## TASK DETAILS
Filter on the word "Converter": copy each matching line from the listing below.
● ● ● ● ●
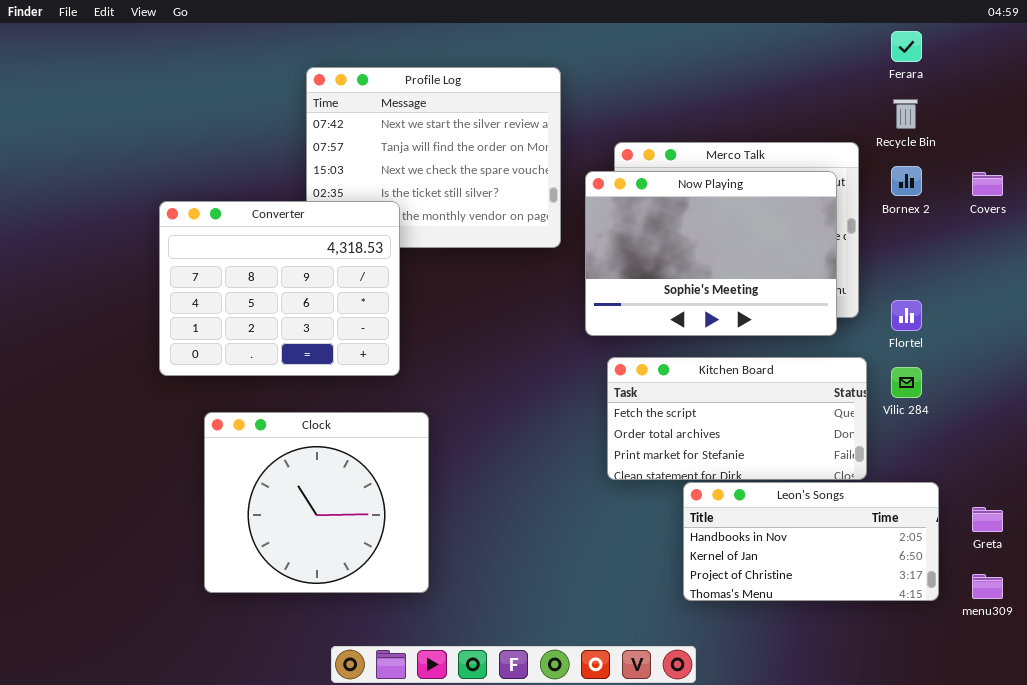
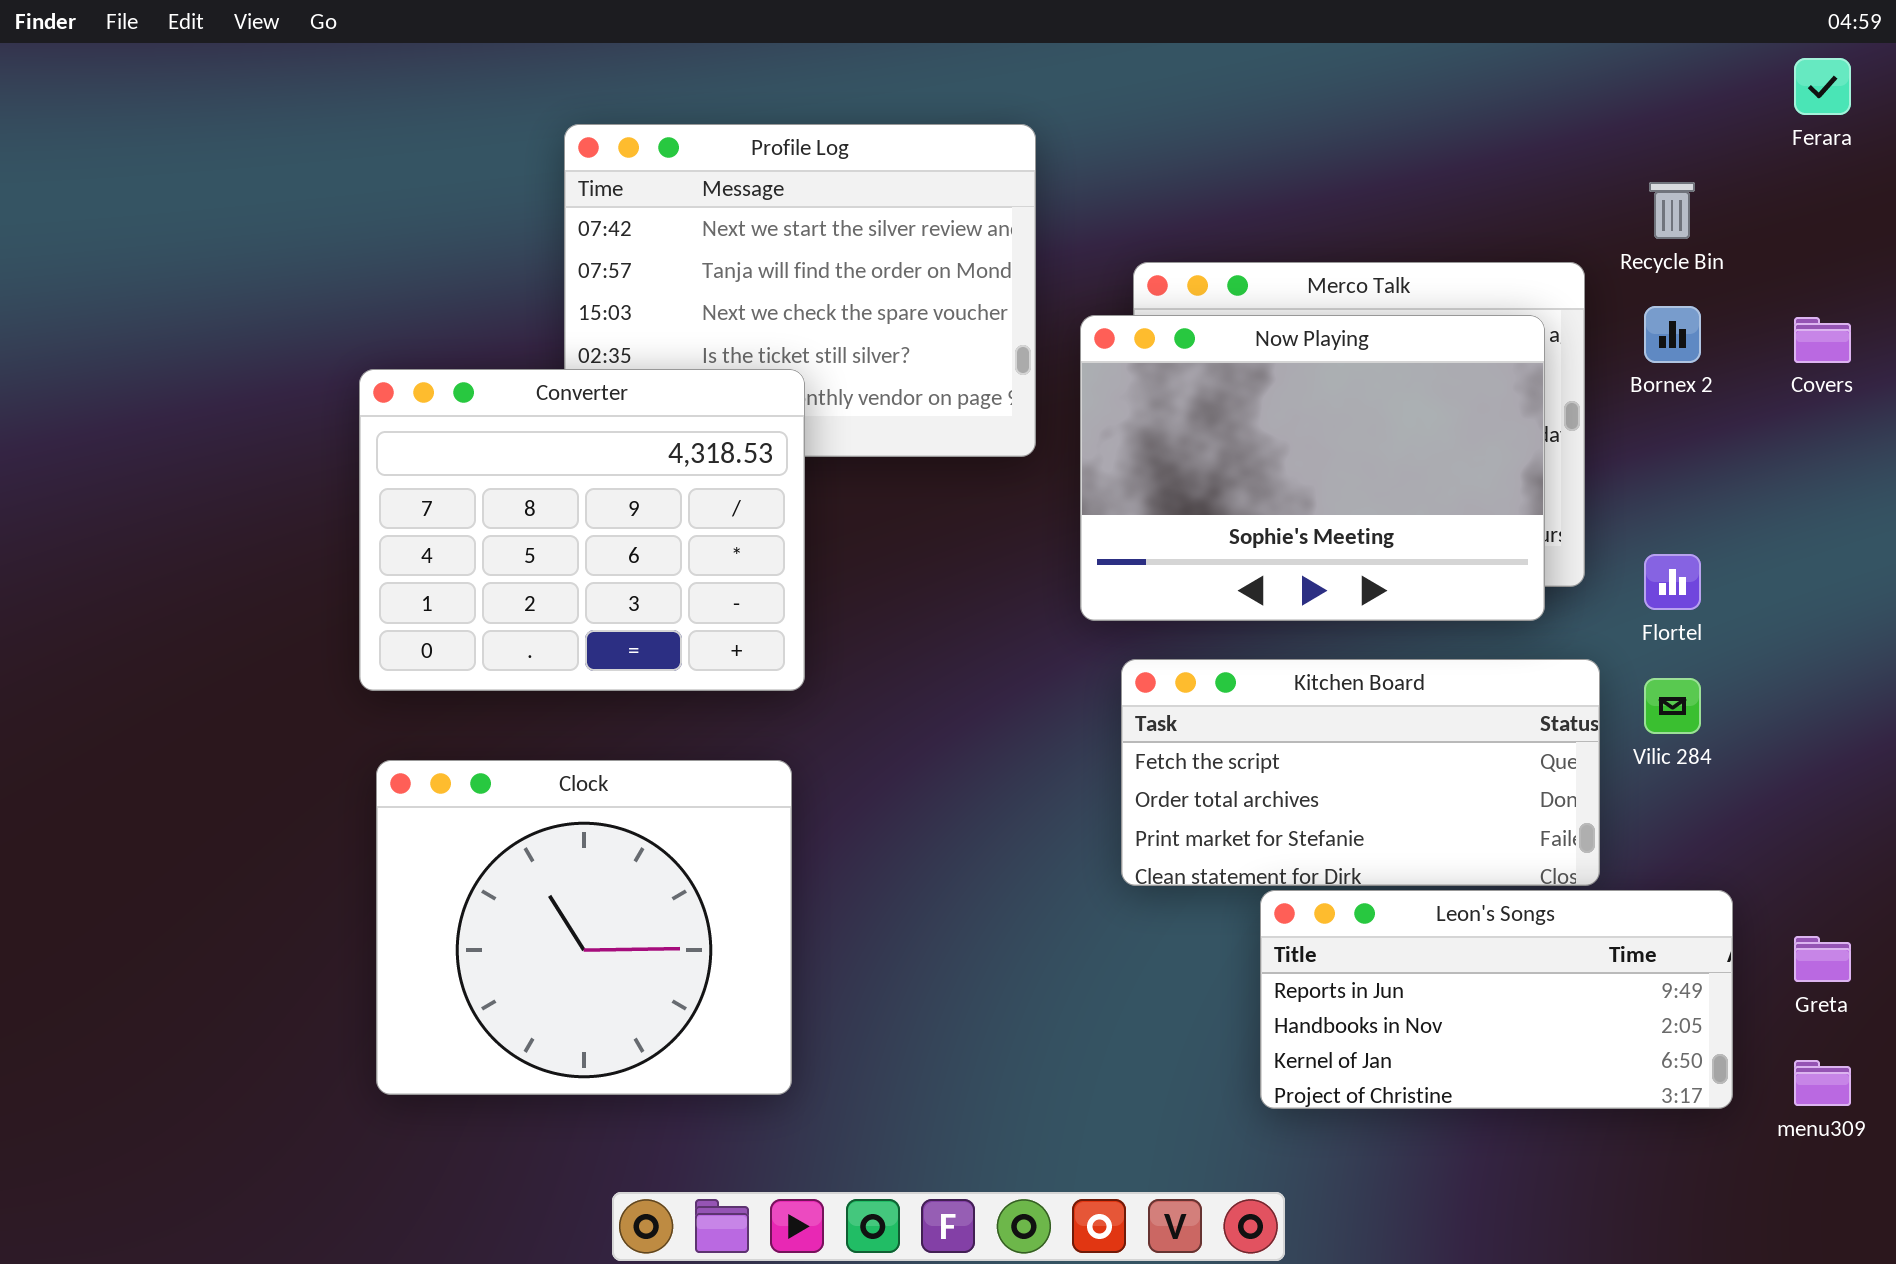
Ferara: [891,31,922,62] -> [1794,58,1851,115], moved
Converter: [159,201,400,376] -> [359,369,805,691], moved
Leon's Songs: [683,482,939,601] -> [1260,890,1733,1109], scrolled up 1 row

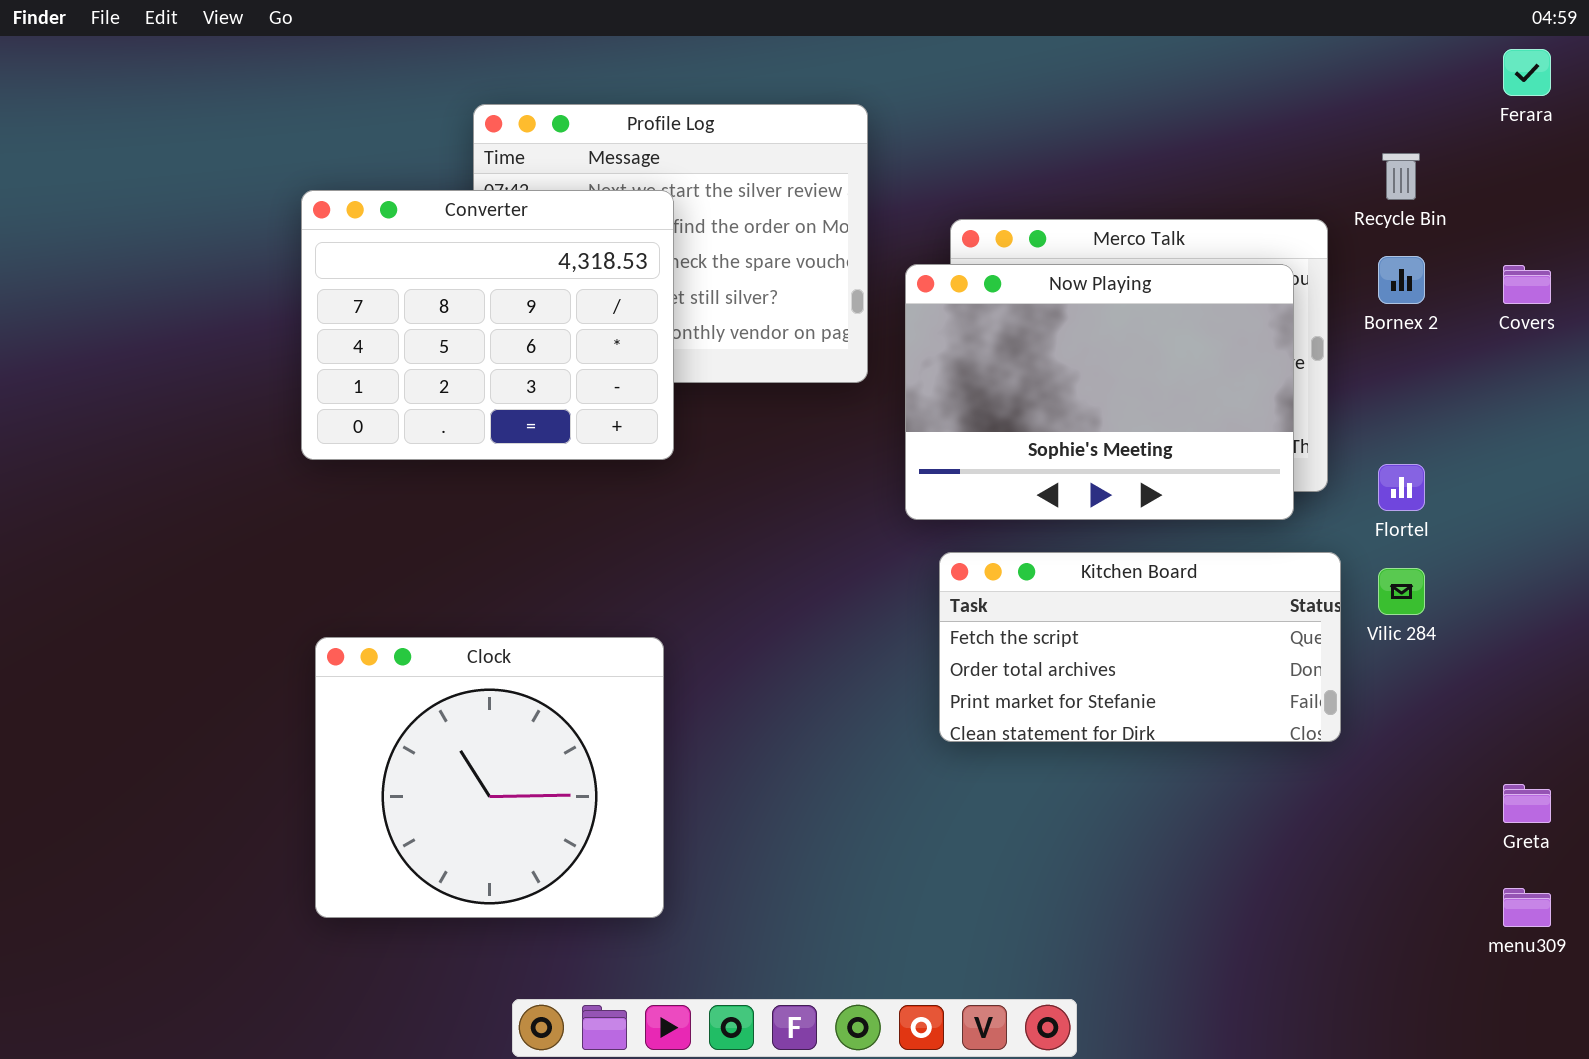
Converter: [359,369,805,691] -> [301,190,674,460], moved
Leon's Songs: [1260,890,1733,1109] -> none, closed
● ● ● ● ●
## EXERCISE RESULT
Converter: [159,201,400,376] -> [359,369,805,691], moved
Converter: [359,369,805,691] -> [301,190,674,460], moved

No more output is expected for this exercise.